» Assignment: Lines outside the range are not wanted. Give again exactly the lines between the line holding "pink slope B5:B7" and the line holding "blue brick H1", inclusive, from the listing below.

» Provided material:

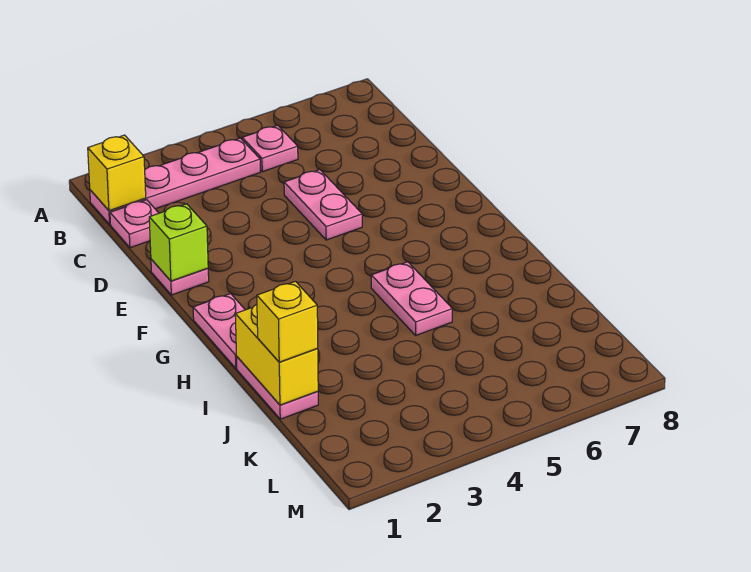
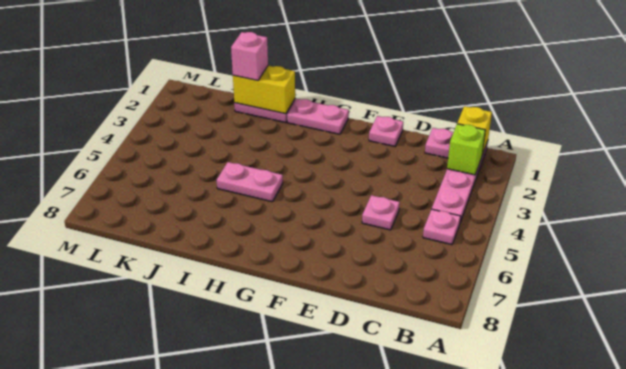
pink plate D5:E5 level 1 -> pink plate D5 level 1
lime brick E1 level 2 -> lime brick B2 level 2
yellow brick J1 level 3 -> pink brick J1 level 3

---

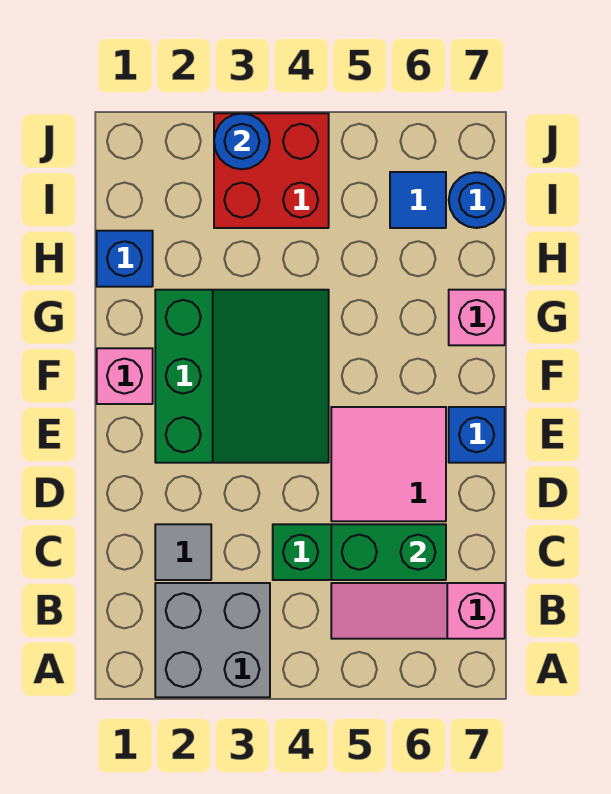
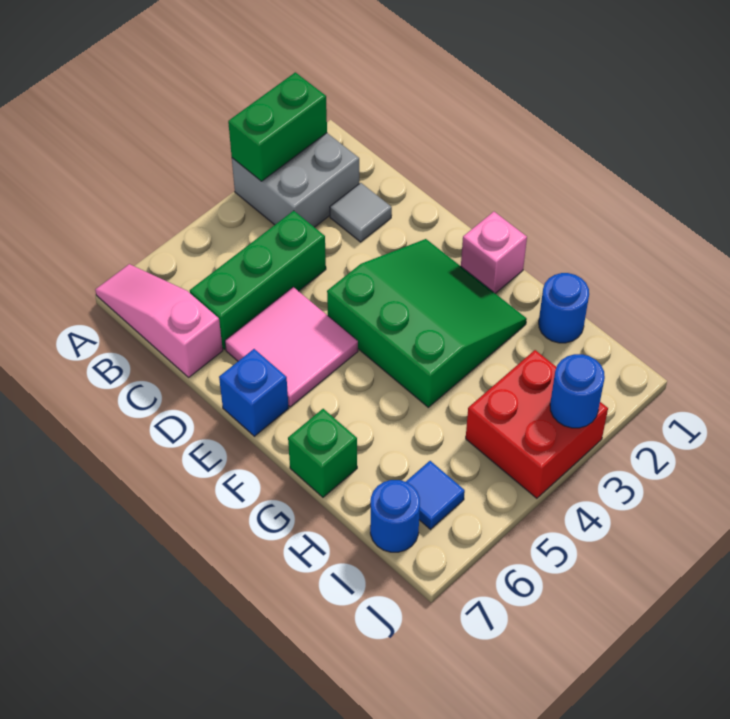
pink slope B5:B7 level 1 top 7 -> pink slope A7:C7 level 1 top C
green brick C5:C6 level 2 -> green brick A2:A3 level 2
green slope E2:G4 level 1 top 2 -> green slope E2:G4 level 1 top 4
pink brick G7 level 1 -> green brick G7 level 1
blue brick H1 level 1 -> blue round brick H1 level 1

» Your solution:
pink slope B5:B7 level 1 top 7 -> pink slope A7:C7 level 1 top C
green brick C5:C6 level 2 -> green brick A2:A3 level 2
green slope E2:G4 level 1 top 2 -> green slope E2:G4 level 1 top 4
pink brick G7 level 1 -> green brick G7 level 1
blue brick H1 level 1 -> blue round brick H1 level 1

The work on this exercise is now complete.